**WHAT TO DO**
Please return every line of the records below that contains the word "slope".

**MATERIAL SUPPLIED**
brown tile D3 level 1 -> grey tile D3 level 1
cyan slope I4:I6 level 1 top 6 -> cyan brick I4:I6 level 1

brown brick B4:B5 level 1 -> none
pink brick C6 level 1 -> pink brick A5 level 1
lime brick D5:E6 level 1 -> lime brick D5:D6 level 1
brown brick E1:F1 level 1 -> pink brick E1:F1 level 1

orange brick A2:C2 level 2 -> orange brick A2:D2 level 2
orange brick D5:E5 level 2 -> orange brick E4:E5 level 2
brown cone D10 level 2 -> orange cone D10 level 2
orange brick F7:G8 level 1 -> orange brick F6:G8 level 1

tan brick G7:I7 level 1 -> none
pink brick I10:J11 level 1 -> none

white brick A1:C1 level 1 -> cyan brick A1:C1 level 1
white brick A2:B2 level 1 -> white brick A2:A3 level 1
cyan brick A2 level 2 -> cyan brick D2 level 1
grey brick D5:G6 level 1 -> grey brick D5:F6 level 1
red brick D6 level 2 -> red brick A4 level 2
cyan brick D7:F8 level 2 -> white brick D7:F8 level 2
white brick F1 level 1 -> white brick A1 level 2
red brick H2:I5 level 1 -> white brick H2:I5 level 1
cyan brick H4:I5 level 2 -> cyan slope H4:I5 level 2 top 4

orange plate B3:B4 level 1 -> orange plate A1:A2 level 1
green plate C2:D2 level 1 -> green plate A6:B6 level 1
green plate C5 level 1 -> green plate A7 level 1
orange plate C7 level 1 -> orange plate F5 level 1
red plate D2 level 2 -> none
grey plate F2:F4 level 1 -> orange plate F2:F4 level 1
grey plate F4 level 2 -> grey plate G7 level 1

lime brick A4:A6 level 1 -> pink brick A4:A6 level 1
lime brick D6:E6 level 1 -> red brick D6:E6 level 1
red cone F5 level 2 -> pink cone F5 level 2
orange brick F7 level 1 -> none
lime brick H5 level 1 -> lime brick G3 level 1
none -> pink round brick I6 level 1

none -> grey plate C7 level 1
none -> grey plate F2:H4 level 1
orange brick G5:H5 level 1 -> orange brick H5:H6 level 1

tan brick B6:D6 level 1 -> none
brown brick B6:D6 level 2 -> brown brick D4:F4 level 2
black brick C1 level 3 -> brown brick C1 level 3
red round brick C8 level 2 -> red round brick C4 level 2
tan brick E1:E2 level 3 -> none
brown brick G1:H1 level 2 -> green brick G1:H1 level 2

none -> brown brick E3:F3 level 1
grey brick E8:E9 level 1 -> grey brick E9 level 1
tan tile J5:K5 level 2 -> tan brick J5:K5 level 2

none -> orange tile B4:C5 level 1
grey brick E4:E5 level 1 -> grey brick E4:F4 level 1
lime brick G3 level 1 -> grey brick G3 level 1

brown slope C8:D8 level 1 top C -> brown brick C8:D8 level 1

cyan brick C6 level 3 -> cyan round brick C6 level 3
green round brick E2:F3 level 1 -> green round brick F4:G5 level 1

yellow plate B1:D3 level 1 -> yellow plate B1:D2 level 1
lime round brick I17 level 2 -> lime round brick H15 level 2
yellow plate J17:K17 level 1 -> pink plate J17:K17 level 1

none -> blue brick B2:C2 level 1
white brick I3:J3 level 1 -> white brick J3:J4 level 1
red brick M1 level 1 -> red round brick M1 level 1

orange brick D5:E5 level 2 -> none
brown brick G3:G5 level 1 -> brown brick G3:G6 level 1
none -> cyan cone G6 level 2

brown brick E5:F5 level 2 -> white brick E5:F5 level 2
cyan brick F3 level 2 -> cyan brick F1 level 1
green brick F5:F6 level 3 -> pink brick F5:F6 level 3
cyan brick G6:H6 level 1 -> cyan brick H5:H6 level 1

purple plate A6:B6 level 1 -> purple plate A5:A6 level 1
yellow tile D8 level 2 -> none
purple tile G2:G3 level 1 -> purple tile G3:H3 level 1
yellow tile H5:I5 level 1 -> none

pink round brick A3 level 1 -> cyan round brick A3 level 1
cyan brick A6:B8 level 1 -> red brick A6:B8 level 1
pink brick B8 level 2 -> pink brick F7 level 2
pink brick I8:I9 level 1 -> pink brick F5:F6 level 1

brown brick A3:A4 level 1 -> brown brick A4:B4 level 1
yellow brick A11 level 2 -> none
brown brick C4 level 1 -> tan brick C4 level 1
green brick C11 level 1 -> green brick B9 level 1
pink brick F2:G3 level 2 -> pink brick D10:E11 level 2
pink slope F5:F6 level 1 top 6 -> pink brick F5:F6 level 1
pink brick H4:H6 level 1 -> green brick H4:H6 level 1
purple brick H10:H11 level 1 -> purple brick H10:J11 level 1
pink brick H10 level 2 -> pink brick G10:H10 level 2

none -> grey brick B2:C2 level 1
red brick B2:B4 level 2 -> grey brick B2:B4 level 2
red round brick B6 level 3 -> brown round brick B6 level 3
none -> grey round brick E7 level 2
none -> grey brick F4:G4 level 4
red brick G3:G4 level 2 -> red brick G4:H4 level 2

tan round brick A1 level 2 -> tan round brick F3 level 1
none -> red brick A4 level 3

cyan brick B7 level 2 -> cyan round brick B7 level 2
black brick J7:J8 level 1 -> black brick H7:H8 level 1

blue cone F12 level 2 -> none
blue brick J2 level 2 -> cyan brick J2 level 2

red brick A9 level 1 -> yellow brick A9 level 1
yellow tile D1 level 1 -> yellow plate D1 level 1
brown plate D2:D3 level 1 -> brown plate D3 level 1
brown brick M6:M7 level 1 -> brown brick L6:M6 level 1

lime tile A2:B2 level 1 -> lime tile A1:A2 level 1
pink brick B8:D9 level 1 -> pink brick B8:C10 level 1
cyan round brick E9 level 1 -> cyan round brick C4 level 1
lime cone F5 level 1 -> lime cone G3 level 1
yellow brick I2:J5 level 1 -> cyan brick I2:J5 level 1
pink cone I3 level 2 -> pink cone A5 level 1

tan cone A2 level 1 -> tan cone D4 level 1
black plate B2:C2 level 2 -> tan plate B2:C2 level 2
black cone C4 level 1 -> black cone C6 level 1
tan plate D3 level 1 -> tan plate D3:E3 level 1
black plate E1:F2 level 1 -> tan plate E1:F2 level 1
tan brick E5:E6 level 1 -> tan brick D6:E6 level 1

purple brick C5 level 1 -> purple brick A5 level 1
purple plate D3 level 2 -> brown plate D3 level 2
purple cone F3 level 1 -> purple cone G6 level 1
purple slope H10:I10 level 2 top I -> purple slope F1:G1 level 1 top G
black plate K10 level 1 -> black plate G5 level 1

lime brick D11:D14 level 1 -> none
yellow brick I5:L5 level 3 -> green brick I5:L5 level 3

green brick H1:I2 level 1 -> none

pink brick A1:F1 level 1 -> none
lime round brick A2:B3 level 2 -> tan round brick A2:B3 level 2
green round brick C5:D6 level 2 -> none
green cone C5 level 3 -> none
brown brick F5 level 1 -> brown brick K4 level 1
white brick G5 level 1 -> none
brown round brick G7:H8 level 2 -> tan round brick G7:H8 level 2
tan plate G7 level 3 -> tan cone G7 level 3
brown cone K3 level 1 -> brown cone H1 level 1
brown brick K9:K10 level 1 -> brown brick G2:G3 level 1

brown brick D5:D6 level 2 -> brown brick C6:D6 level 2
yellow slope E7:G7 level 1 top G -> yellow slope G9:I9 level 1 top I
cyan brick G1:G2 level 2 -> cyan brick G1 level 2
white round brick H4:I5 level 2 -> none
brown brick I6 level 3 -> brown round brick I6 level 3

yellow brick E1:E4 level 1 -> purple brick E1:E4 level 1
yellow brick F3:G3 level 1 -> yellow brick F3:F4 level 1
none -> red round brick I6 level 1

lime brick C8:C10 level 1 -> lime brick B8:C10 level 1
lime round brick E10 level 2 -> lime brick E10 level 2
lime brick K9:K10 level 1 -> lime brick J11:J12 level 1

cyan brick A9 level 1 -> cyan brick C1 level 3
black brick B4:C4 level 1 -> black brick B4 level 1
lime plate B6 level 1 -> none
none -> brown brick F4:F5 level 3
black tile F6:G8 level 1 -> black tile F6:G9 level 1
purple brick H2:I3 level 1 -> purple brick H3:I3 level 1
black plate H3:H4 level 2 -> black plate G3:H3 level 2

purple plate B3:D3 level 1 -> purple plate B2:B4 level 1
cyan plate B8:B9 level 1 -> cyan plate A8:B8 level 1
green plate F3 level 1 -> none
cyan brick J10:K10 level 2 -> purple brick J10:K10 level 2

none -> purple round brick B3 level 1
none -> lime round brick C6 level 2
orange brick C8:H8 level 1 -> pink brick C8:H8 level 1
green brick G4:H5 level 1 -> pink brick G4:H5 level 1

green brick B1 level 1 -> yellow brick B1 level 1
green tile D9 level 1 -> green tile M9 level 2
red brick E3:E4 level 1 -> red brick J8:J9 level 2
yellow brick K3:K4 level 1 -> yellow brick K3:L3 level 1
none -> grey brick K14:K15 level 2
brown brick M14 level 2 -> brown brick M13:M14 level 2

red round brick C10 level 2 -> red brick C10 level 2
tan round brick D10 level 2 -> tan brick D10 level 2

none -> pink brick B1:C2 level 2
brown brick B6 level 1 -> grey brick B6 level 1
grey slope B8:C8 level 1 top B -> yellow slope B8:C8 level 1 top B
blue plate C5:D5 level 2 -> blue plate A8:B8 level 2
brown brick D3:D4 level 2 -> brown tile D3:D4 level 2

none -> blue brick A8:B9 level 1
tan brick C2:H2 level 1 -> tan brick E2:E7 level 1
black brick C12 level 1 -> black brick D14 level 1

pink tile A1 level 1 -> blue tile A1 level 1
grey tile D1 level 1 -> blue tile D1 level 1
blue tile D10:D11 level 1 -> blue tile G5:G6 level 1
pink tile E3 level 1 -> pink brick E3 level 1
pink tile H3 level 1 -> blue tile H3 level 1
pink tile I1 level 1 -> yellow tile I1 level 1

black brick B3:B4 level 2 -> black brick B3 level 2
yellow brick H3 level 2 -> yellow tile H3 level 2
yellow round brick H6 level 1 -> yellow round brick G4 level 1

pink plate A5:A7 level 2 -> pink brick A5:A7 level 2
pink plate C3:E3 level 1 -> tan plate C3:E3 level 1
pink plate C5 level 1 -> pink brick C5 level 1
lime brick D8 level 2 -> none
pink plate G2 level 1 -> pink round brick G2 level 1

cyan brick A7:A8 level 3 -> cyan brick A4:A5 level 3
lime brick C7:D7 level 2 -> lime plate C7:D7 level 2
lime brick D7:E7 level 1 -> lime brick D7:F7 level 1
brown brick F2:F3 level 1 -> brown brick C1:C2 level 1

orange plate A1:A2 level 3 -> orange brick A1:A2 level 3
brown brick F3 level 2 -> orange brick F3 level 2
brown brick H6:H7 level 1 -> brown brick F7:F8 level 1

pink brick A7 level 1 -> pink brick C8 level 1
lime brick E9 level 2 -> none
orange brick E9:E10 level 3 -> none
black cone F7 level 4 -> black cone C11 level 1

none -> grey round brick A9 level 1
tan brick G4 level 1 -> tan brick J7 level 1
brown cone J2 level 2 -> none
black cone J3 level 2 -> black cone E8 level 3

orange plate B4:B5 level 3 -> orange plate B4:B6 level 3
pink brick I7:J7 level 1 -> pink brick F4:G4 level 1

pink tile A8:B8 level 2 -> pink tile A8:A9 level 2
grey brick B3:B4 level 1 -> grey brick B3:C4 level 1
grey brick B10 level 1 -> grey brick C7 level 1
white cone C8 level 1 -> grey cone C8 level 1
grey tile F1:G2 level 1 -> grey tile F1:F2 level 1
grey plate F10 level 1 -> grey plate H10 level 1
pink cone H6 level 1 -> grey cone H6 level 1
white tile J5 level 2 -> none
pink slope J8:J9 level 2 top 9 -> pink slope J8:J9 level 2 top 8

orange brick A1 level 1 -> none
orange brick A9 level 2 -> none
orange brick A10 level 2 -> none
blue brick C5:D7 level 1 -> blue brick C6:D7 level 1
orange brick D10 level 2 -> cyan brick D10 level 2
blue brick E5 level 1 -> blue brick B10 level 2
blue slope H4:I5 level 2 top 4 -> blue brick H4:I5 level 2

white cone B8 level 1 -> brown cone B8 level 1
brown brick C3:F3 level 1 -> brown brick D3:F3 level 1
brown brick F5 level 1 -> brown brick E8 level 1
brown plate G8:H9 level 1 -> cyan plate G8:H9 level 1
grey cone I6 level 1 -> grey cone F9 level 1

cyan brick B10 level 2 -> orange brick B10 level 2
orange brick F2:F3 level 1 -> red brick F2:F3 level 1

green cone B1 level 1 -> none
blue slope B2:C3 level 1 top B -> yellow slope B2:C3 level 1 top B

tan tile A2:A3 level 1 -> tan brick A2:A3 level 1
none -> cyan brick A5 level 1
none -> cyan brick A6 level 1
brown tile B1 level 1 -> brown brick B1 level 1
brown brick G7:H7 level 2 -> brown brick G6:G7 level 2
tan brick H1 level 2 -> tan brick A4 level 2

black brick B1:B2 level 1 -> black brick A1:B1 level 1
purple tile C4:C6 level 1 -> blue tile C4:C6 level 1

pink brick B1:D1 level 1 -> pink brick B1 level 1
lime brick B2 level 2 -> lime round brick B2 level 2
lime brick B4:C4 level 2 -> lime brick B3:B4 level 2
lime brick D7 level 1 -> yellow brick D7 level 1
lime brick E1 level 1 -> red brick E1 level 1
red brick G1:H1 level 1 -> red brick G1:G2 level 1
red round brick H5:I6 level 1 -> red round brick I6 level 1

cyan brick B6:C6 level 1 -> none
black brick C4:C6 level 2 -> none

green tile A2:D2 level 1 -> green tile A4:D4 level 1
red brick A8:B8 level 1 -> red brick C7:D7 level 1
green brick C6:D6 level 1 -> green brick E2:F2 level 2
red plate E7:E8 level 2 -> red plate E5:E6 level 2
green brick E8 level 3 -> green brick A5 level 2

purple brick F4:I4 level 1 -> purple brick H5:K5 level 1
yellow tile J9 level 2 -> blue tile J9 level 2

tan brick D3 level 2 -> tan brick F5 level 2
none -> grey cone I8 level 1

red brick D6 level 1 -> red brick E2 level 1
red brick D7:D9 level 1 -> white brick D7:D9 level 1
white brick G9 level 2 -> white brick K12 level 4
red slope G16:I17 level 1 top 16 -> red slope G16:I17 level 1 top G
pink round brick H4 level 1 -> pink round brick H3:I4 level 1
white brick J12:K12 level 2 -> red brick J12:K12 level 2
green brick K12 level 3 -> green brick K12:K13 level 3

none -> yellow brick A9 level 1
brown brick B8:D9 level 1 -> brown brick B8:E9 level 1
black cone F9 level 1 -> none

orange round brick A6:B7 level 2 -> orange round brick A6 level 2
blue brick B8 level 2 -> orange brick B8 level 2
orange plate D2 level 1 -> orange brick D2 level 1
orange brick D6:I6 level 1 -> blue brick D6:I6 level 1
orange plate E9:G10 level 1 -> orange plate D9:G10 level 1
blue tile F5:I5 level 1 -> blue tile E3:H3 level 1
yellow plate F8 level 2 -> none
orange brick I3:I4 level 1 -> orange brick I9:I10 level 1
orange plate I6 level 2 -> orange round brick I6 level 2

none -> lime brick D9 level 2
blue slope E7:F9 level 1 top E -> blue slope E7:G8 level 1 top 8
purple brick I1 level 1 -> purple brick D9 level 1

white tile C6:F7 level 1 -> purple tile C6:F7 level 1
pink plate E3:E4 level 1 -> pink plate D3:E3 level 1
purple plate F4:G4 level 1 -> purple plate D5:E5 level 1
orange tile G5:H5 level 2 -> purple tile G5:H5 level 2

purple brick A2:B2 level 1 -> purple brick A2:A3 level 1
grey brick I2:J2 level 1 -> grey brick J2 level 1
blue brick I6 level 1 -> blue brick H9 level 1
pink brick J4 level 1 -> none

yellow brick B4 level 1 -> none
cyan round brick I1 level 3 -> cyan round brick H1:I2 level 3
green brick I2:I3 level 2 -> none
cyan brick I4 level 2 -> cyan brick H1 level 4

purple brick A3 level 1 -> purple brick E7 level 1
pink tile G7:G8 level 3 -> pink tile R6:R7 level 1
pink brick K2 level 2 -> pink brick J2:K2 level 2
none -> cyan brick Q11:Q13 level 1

**ANSWER BELOW**
cyan slope I4:I6 level 1 top 6 -> cyan brick I4:I6 level 1
cyan brick H4:I5 level 2 -> cyan slope H4:I5 level 2 top 4
brown slope C8:D8 level 1 top C -> brown brick C8:D8 level 1
pink slope F5:F6 level 1 top 6 -> pink brick F5:F6 level 1
purple slope H10:I10 level 2 top I -> purple slope F1:G1 level 1 top G
yellow slope E7:G7 level 1 top G -> yellow slope G9:I9 level 1 top I
grey slope B8:C8 level 1 top B -> yellow slope B8:C8 level 1 top B
pink slope J8:J9 level 2 top 9 -> pink slope J8:J9 level 2 top 8
blue slope H4:I5 level 2 top 4 -> blue brick H4:I5 level 2
blue slope B2:C3 level 1 top B -> yellow slope B2:C3 level 1 top B
red slope G16:I17 level 1 top 16 -> red slope G16:I17 level 1 top G
blue slope E7:F9 level 1 top E -> blue slope E7:G8 level 1 top 8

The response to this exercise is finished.